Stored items
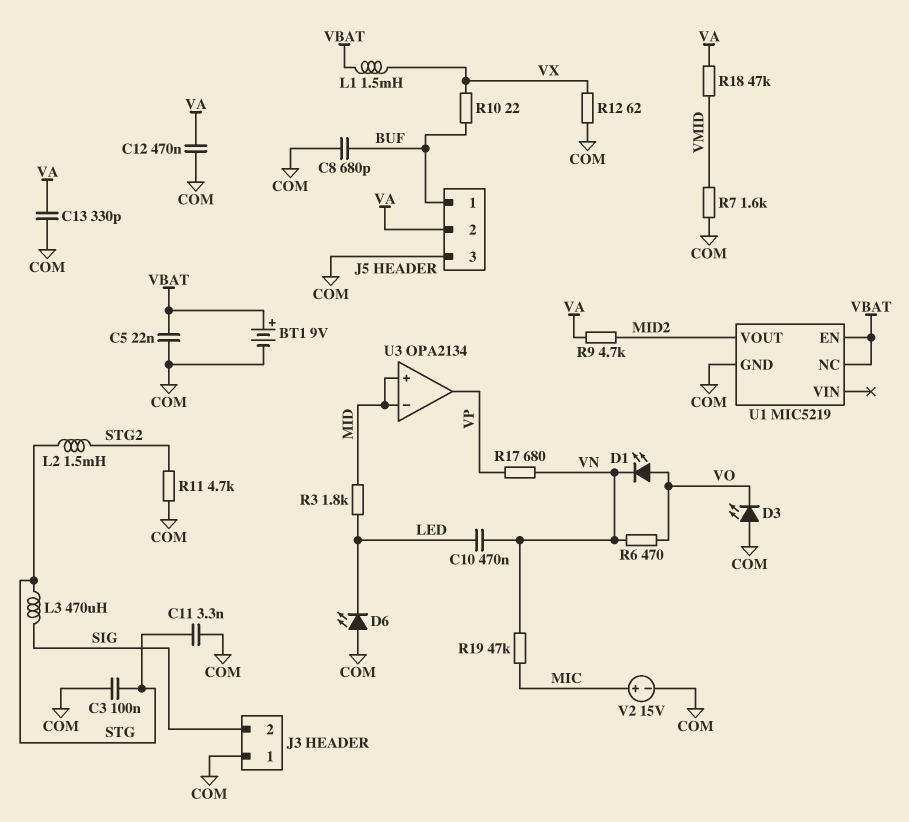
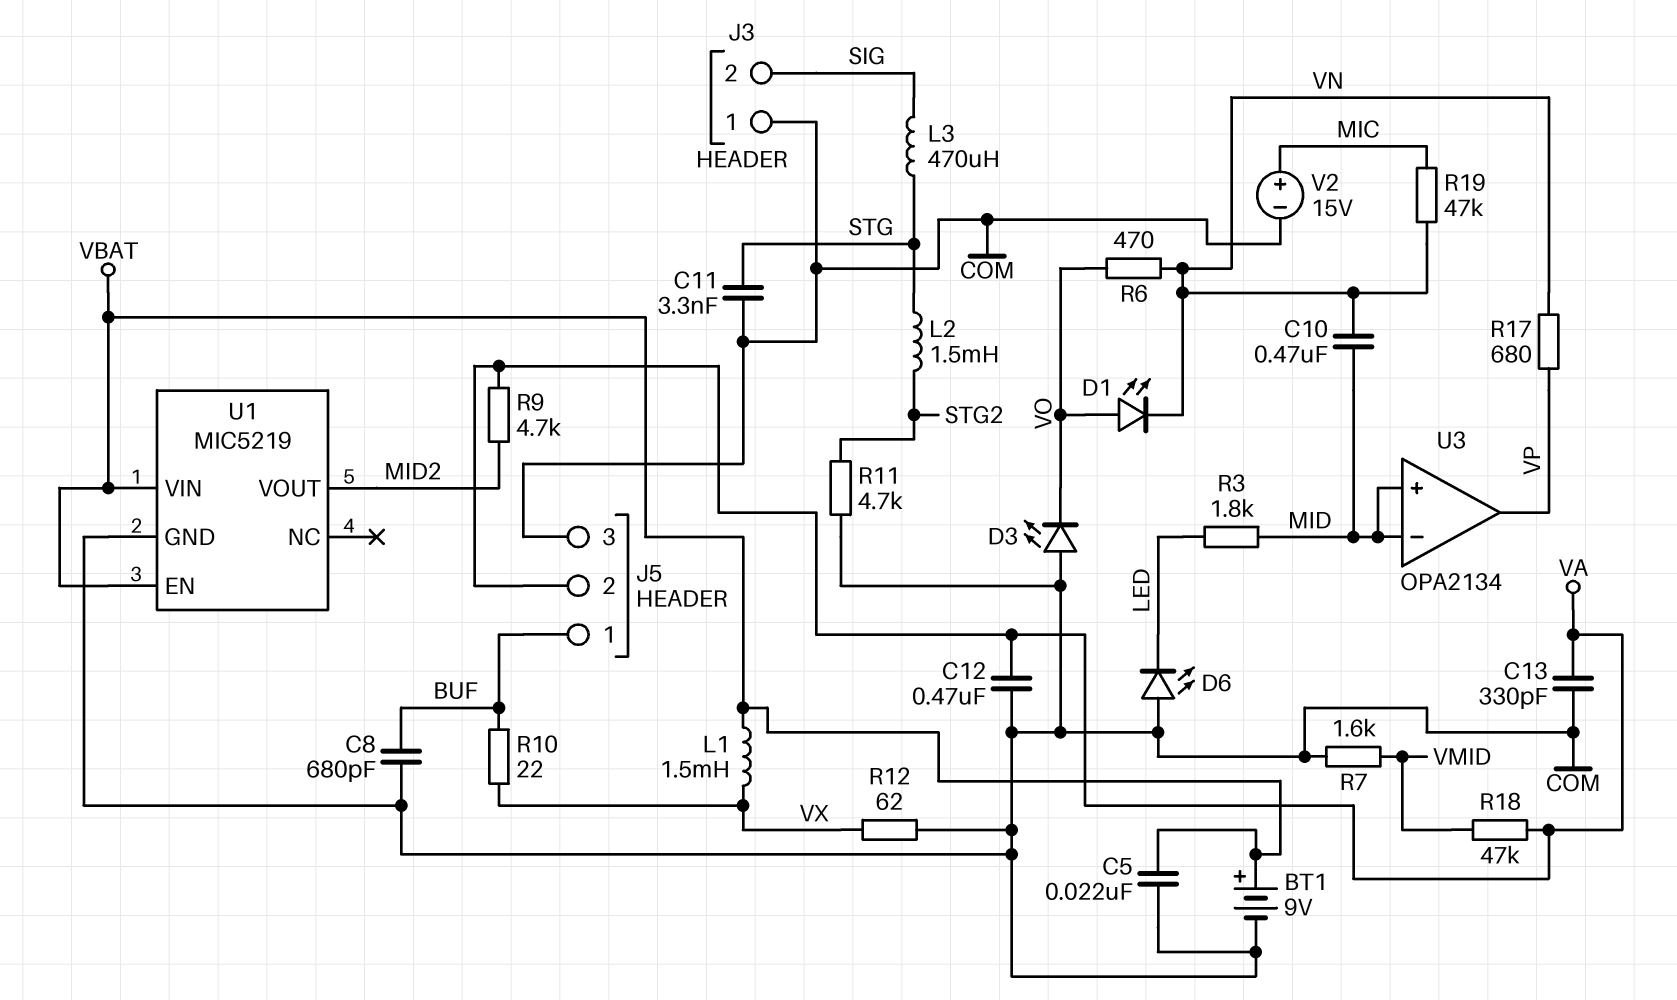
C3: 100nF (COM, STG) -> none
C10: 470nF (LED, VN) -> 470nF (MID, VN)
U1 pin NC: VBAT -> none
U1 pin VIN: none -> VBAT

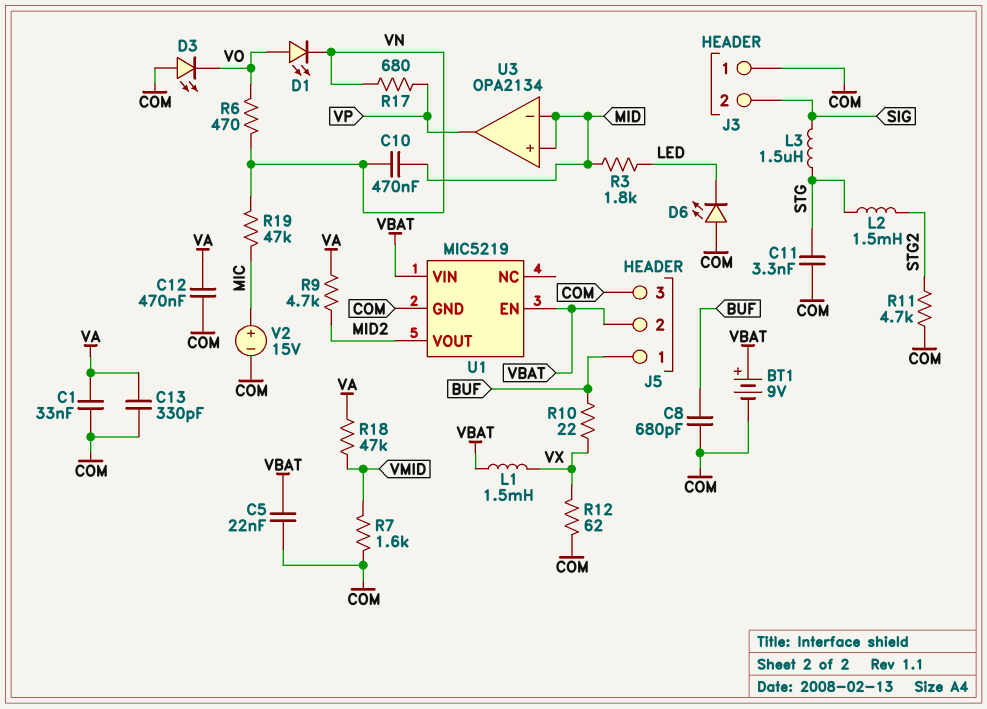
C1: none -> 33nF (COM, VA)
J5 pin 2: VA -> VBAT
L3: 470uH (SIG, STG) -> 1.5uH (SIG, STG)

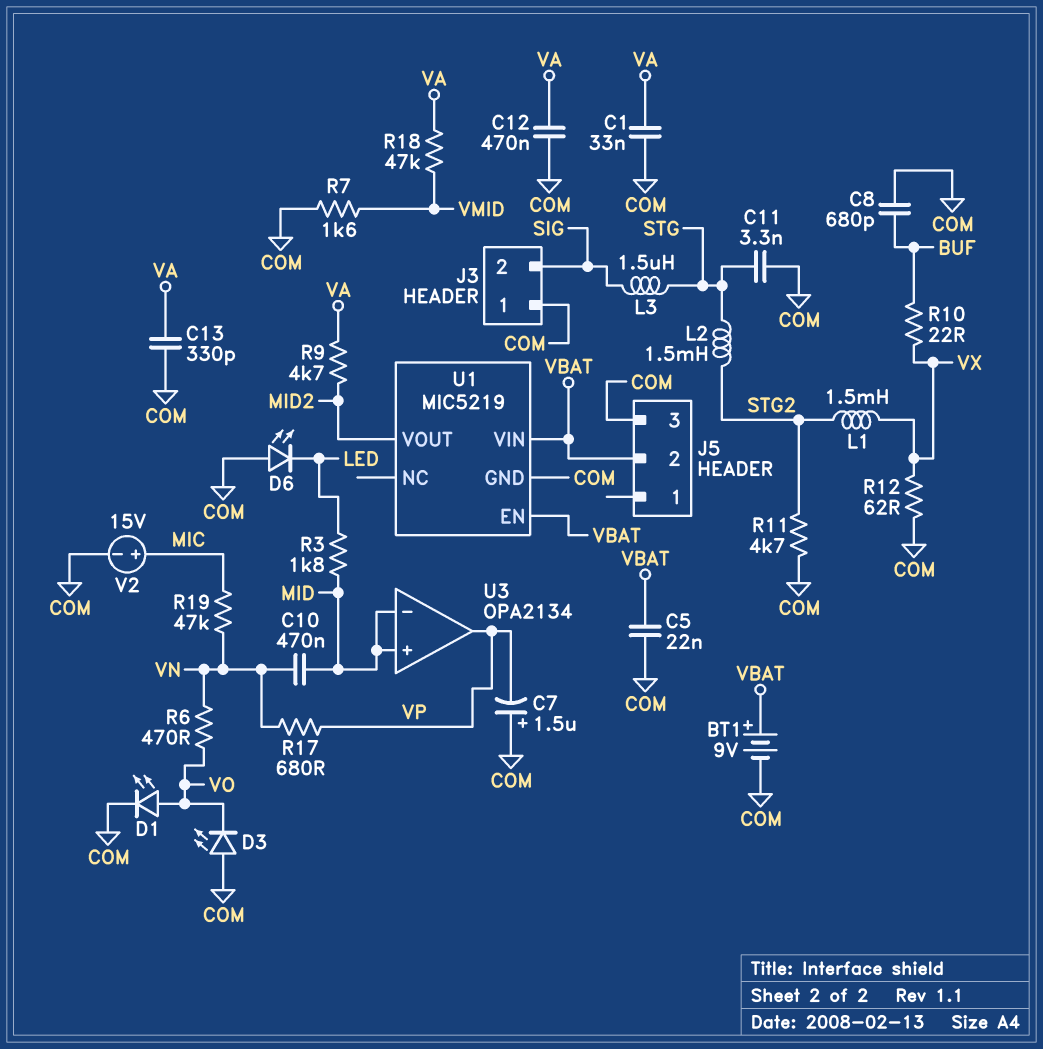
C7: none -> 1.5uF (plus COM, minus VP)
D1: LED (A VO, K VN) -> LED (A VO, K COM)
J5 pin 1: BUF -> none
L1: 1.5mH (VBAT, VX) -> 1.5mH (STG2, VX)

## Work to complete
Please show every line of the entries above that contains the word "none".

## Solution
C3: 100nF (COM, STG) -> none
U1 pin NC: VBAT -> none
U1 pin VIN: none -> VBAT
C1: none -> 33nF (COM, VA)
C7: none -> 1.5uF (plus COM, minus VP)
J5 pin 1: BUF -> none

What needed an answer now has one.